RECORDS FOR PROCESSING:
----------

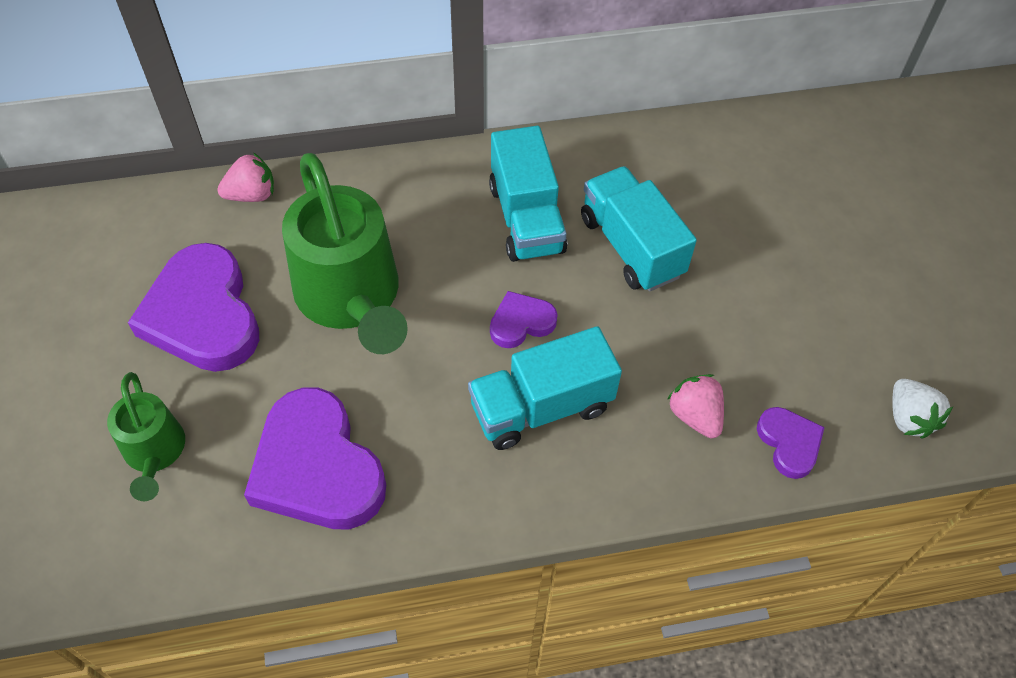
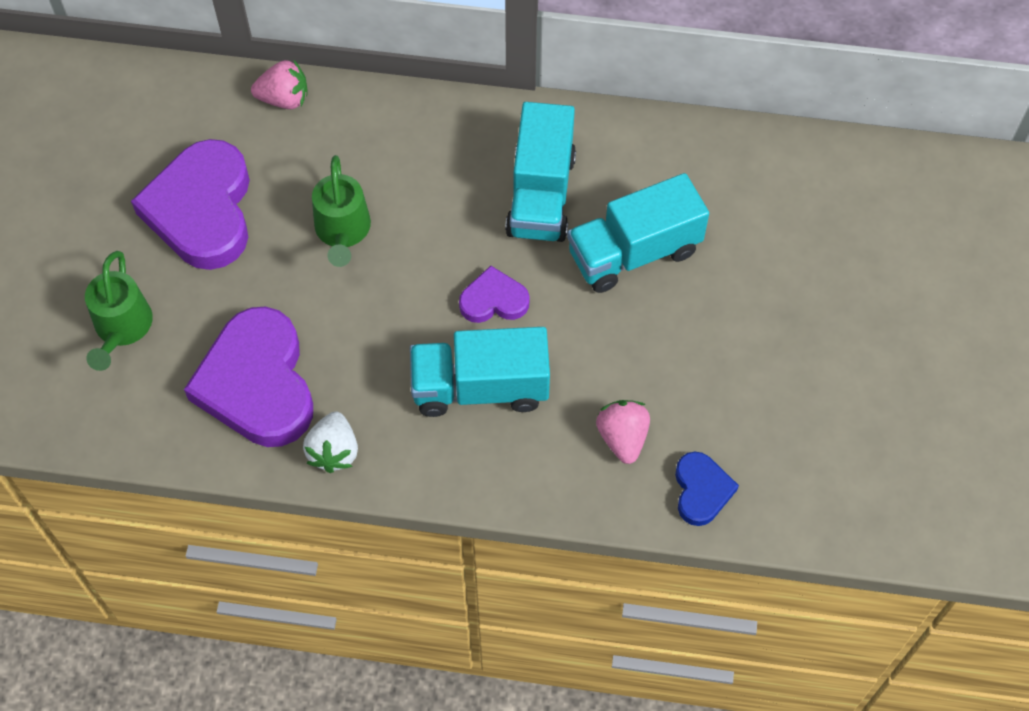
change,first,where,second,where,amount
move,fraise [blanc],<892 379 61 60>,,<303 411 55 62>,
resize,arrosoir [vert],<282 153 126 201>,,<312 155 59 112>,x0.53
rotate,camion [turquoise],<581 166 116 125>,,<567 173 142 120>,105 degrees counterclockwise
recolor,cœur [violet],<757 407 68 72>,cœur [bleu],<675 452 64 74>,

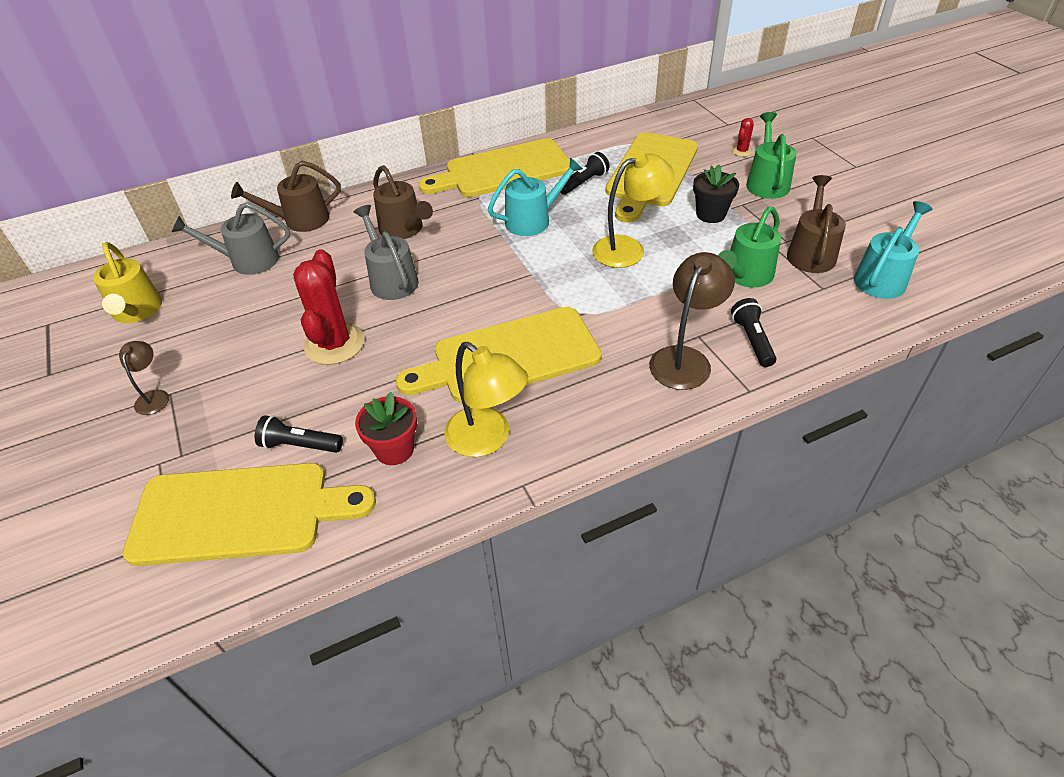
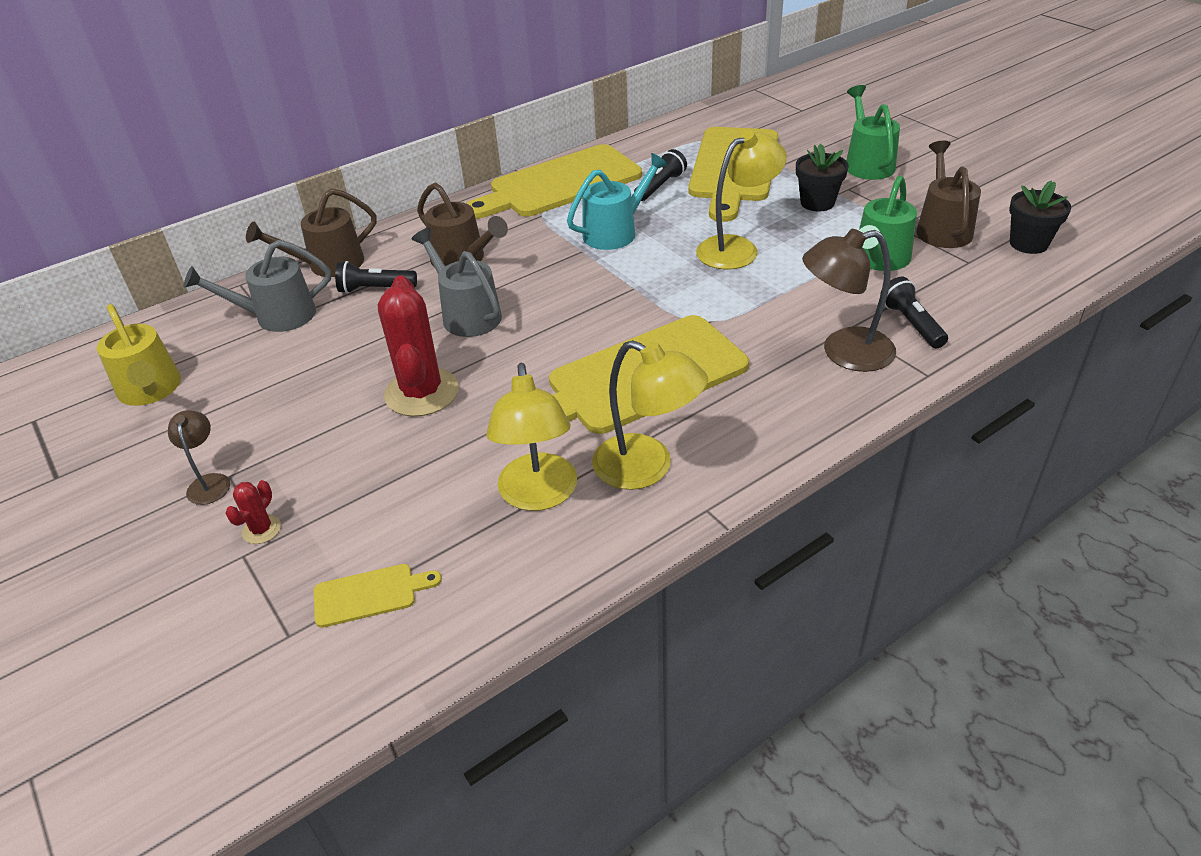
change,first,where,second,where,amount
move,cactus [rouge],<732 118 22 39>,,<226 480 55 64>,
resize,planche à découper [jaune],<122 463 254 103>,,<314 564 128 64>,x0.42
move,lampe de poche [noir],<255 415 88 38>,,<335 261 82 33>,
replace,pot de fleurs [rouge],<355 392 62 73>,lampe [jaune],<486 363 91 148>,
rotate,lampe [marron],<649 252 86 138>,,<802 229 94 143>,120 degrees counterclockwise
replace,arrosoir [turquoise],<854 201 78 98>,pot de fleurs [noir],<1009 181 62 73>,

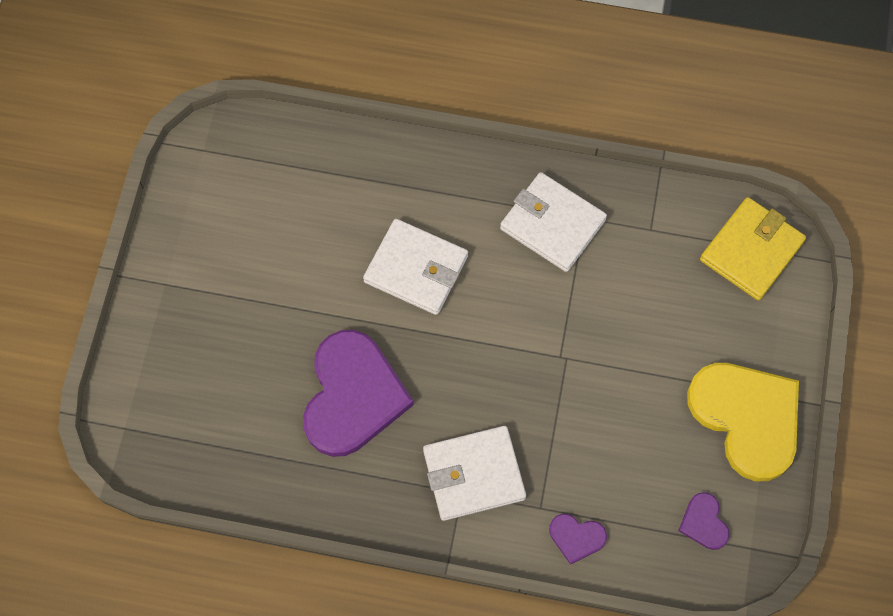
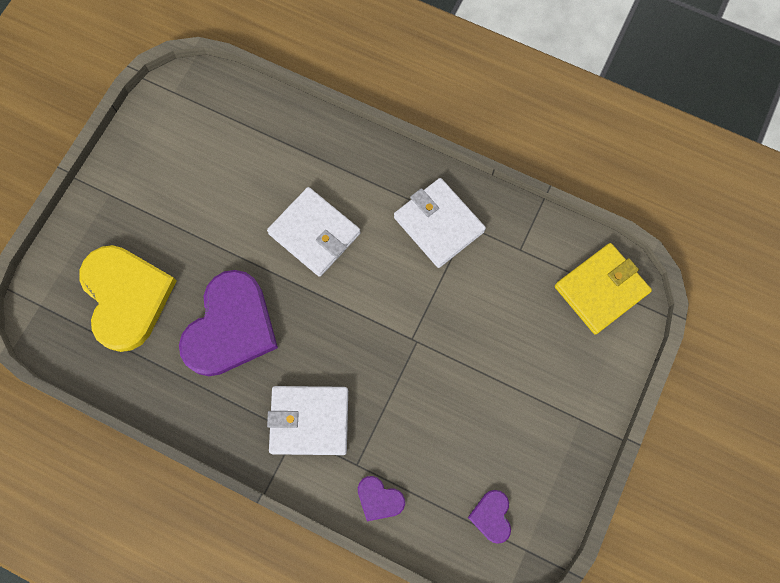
change,first,where,second,where,amount
move,cœur [jaune],<687 363 112 118>,,<79 245 98 107>,

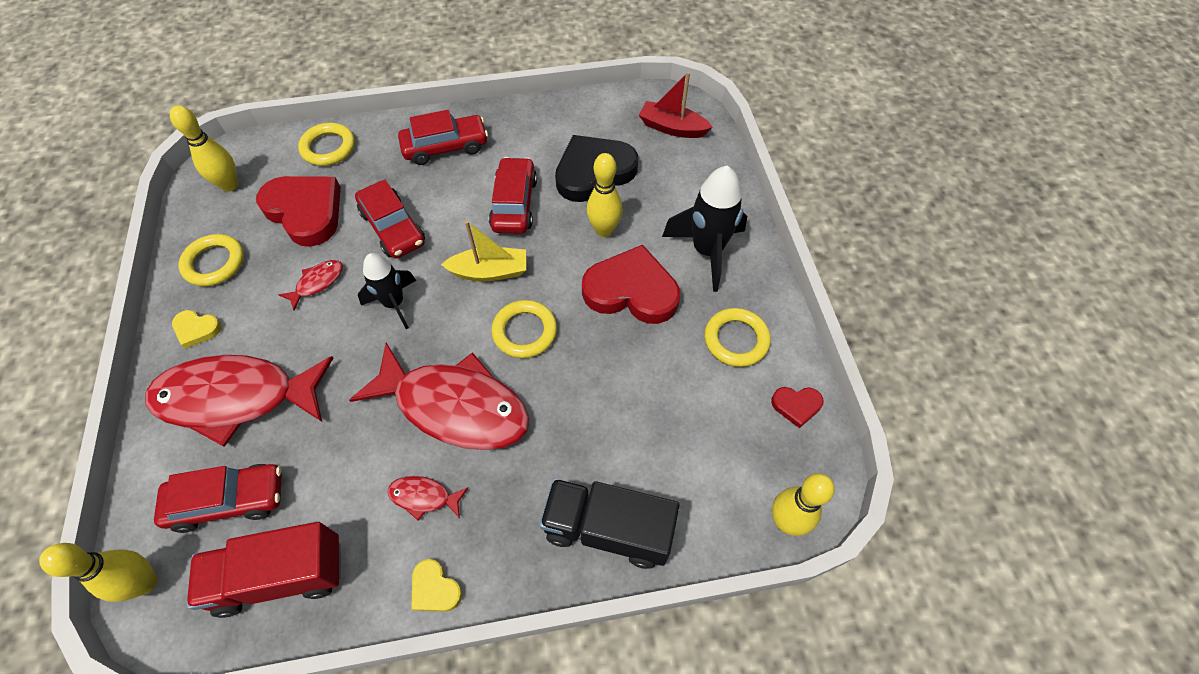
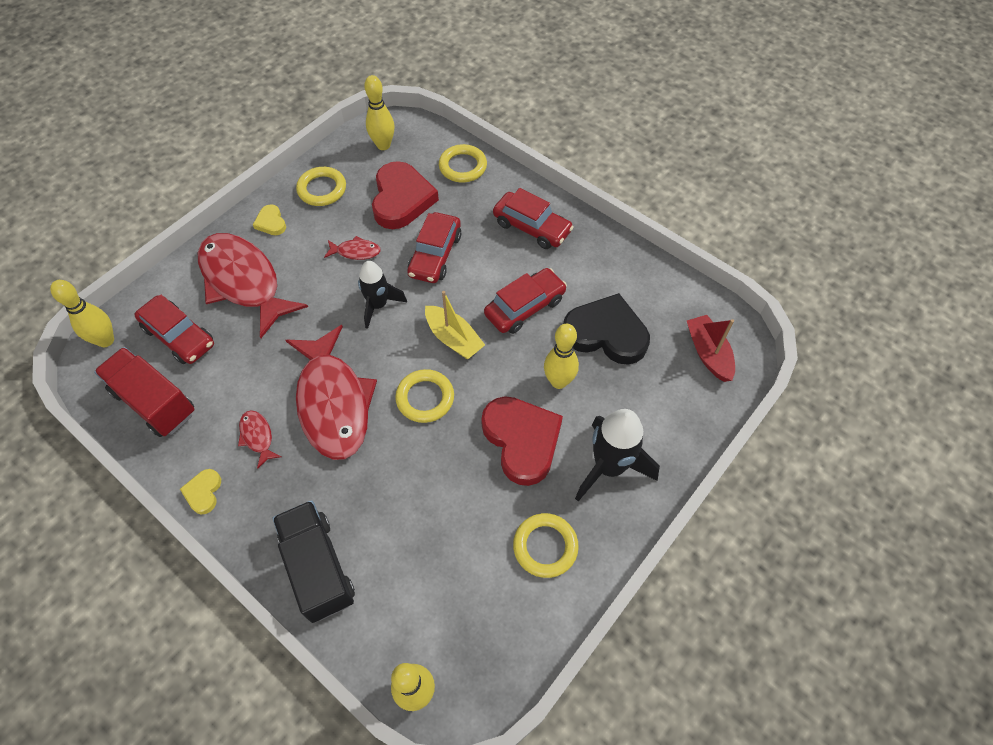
change,first,where,second,where,amount
delete,cœur [rouge],<771 387 53 41>,,,

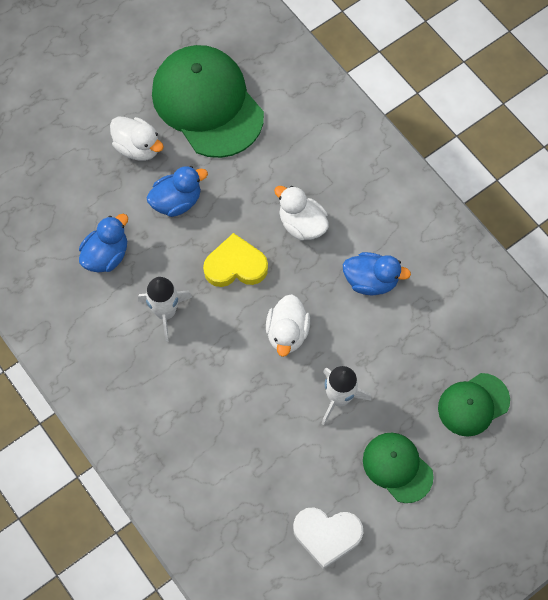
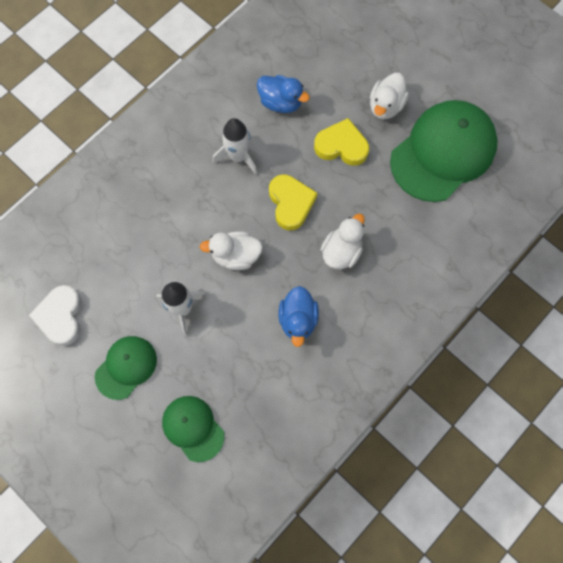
change,first,where,second,where,amount
replace,canard [bleu],<147 166 61 51>,cœur [jaune],<314 118 55 48>,

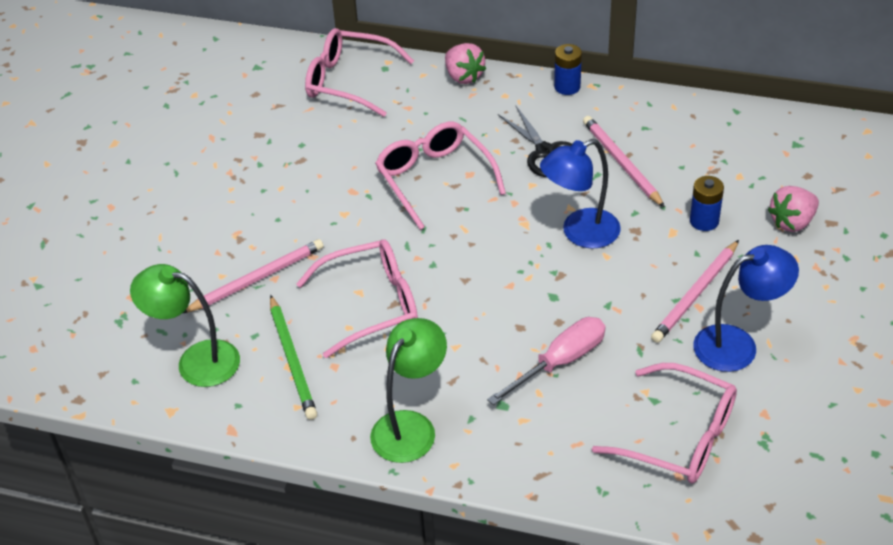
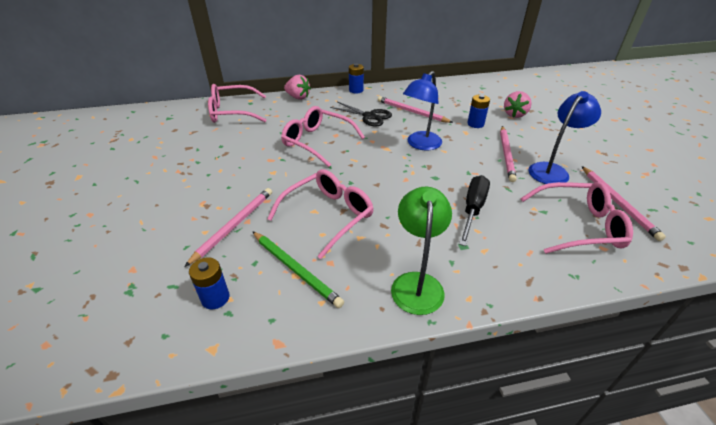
change,first,where,second,where,amount
replace,lampe [vert],<130 264 110 123>,pile [bleu],<189 257 40 52>,
recolor,tournevis [rose],<487 317 119 88>,tournevis [noir],<459 175 31 71>,
insert,,,crayon [rose],<582 166 84 75>,

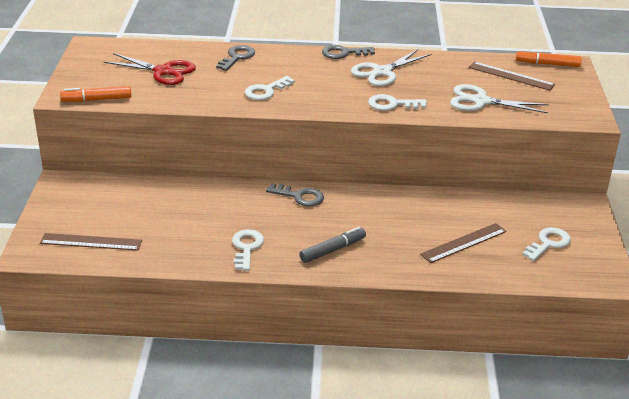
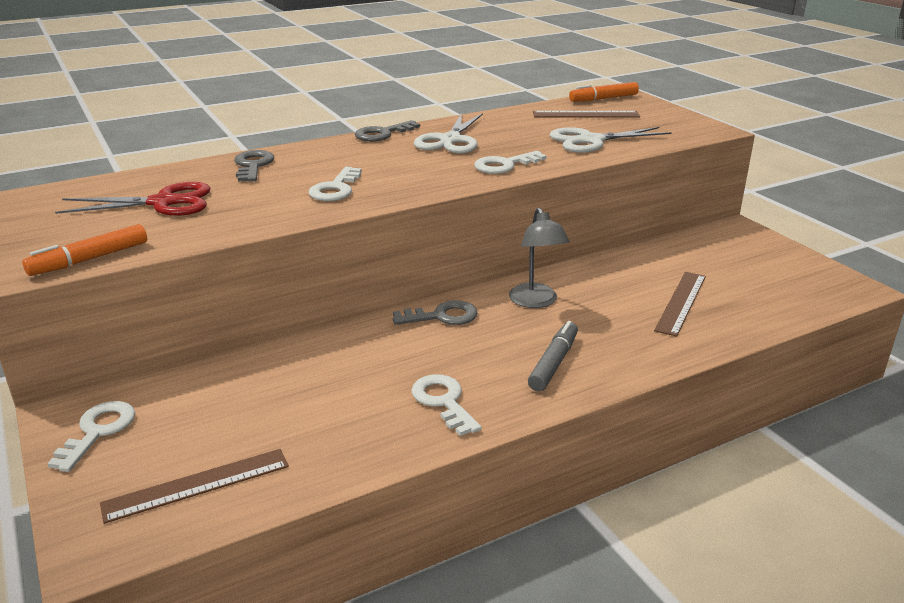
change,first,where,second,where,amount
move,clé [blanc],<522 227 49 34>,,<47 401 88 71>,
insert,,,lampe [gris],<509 208 61 100>,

----------

EXERCISE DESCRIPTION: Drop every picture, then write out the remaining entries above exactly as they appear.

REPLY:
change,first,where,second,where,amount
move,fraise [blanc],<892 379 61 60>,,<303 411 55 62>,
resize,arrosoir [vert],<282 153 126 201>,,<312 155 59 112>,x0.53
rotate,camion [turquoise],<581 166 116 125>,,<567 173 142 120>,105 degrees counterclockwise
recolor,cœur [violet],<757 407 68 72>,cœur [bleu],<675 452 64 74>,

change,first,where,second,where,amount
move,cactus [rouge],<732 118 22 39>,,<226 480 55 64>,
resize,planche à découper [jaune],<122 463 254 103>,,<314 564 128 64>,x0.42
move,lampe de poche [noir],<255 415 88 38>,,<335 261 82 33>,
replace,pot de fleurs [rouge],<355 392 62 73>,lampe [jaune],<486 363 91 148>,
rotate,lampe [marron],<649 252 86 138>,,<802 229 94 143>,120 degrees counterclockwise
replace,arrosoir [turquoise],<854 201 78 98>,pot de fleurs [noir],<1009 181 62 73>,

change,first,where,second,where,amount
move,cœur [jaune],<687 363 112 118>,,<79 245 98 107>,

change,first,where,second,where,amount
delete,cœur [rouge],<771 387 53 41>,,,

change,first,where,second,where,amount
replace,canard [bleu],<147 166 61 51>,cœur [jaune],<314 118 55 48>,

change,first,where,second,where,amount
replace,lampe [vert],<130 264 110 123>,pile [bleu],<189 257 40 52>,
recolor,tournevis [rose],<487 317 119 88>,tournevis [noir],<459 175 31 71>,
insert,,,crayon [rose],<582 166 84 75>,

change,first,where,second,where,amount
move,clé [blanc],<522 227 49 34>,,<47 401 88 71>,
insert,,,lampe [gris],<509 208 61 100>,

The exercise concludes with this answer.